_Source records_:
********

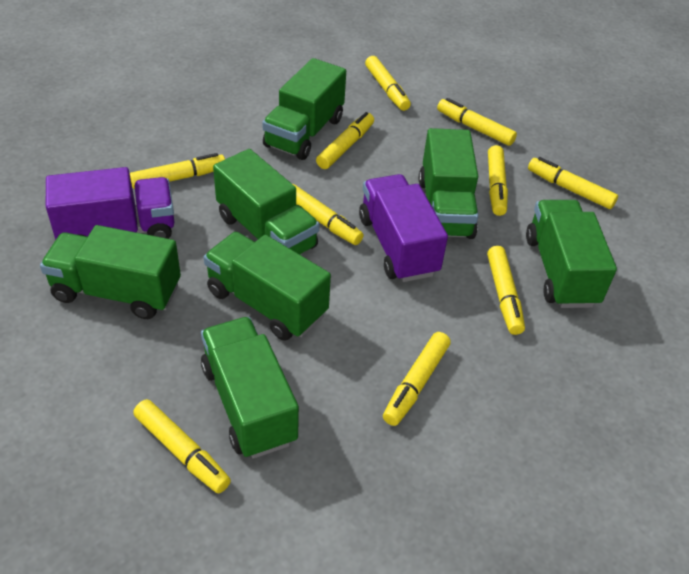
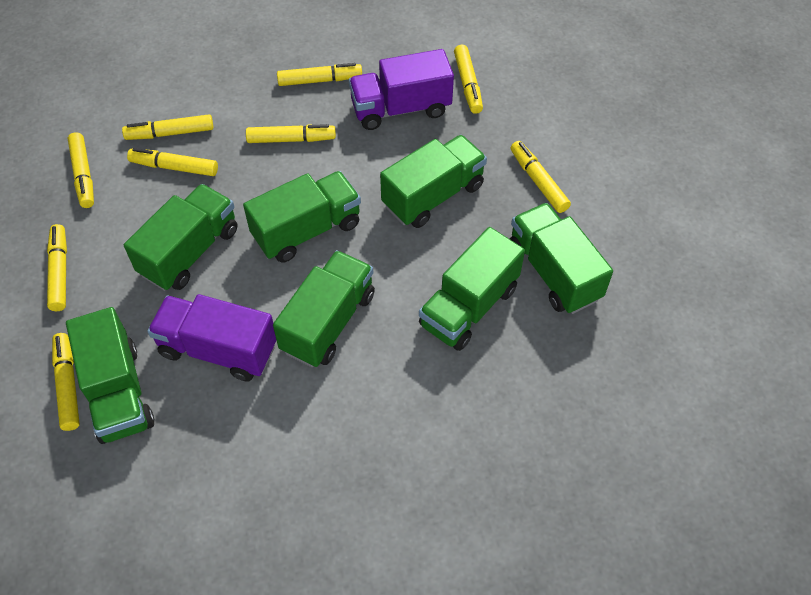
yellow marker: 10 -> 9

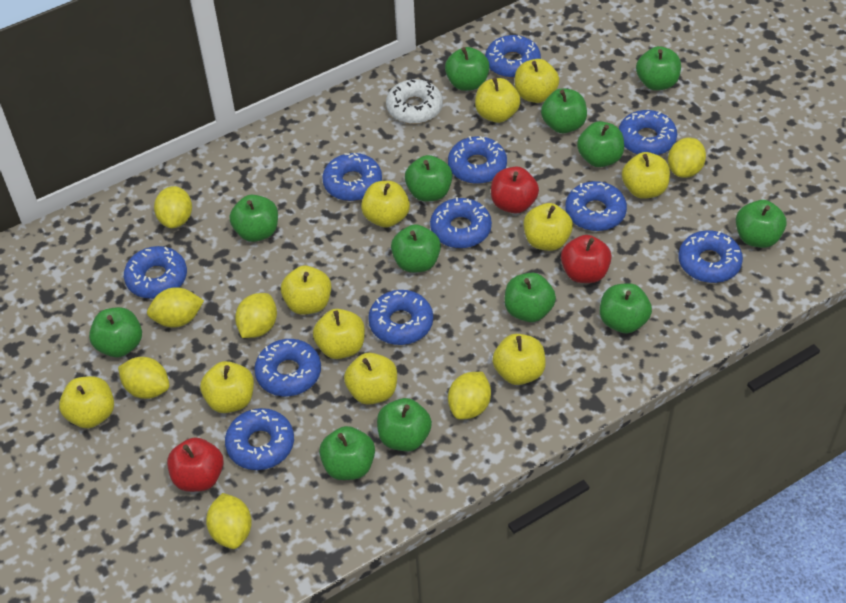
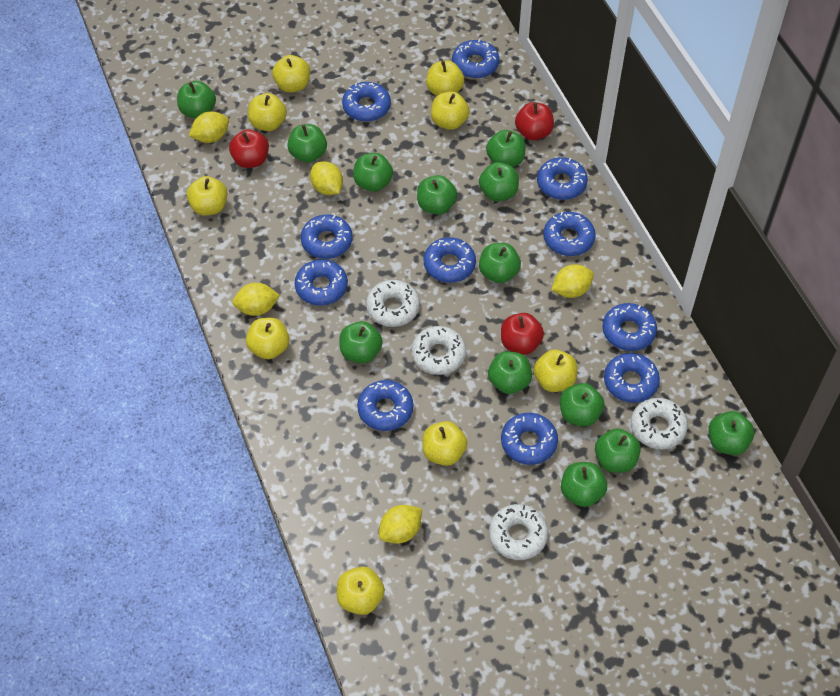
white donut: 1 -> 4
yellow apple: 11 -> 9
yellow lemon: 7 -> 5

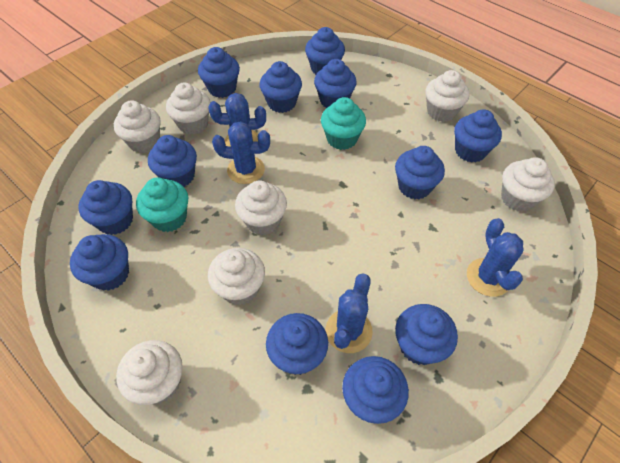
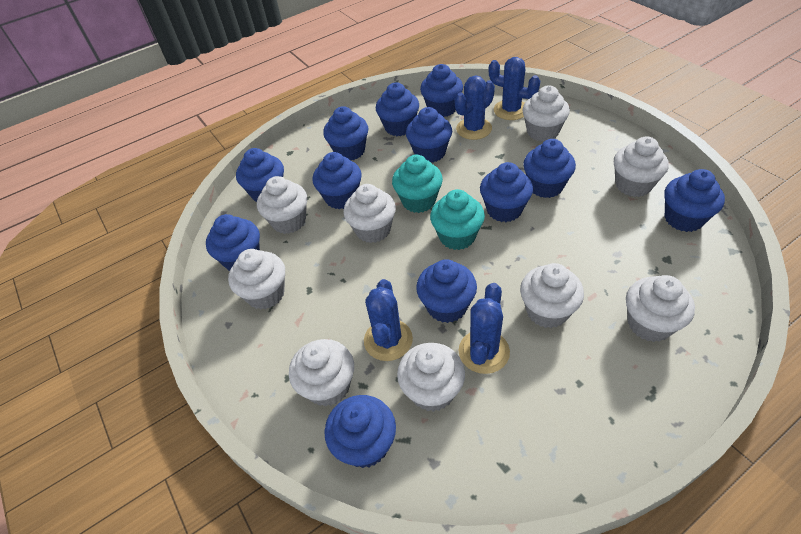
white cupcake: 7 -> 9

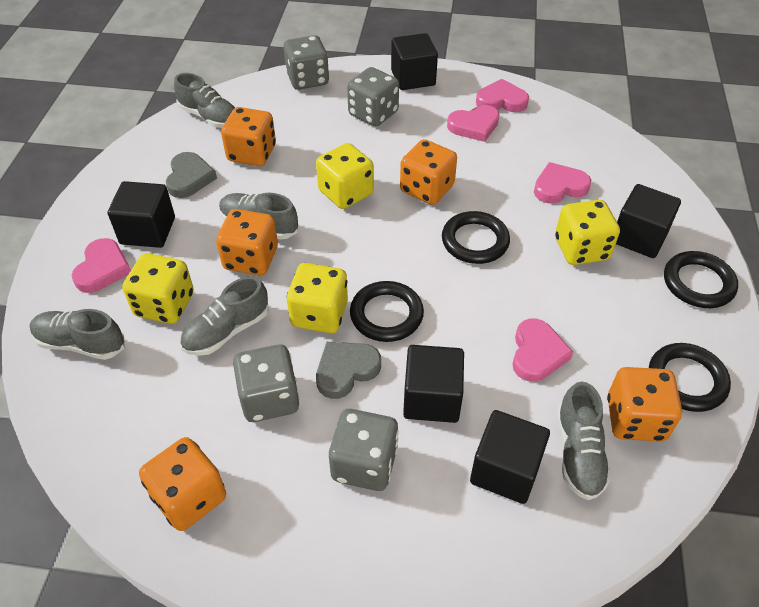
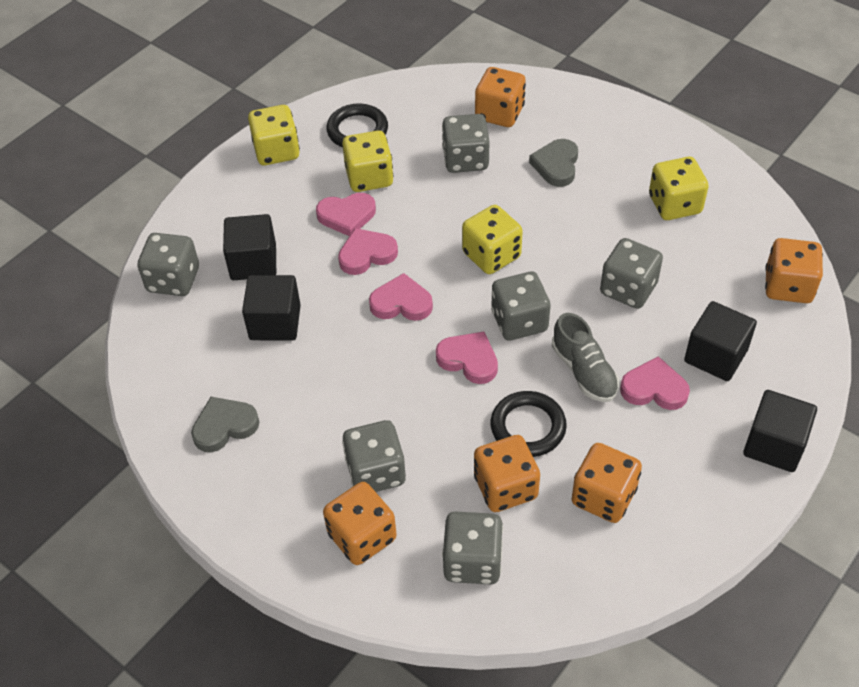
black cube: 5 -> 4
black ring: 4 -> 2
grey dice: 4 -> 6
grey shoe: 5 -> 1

********

_Work instruction_: Retype all of the data above word for word, excluding the pictures.

_Solved exercise_:
yellow marker: 10 -> 9

white donut: 1 -> 4
yellow apple: 11 -> 9
yellow lemon: 7 -> 5

white cupcake: 7 -> 9

black cube: 5 -> 4
black ring: 4 -> 2
grey dice: 4 -> 6
grey shoe: 5 -> 1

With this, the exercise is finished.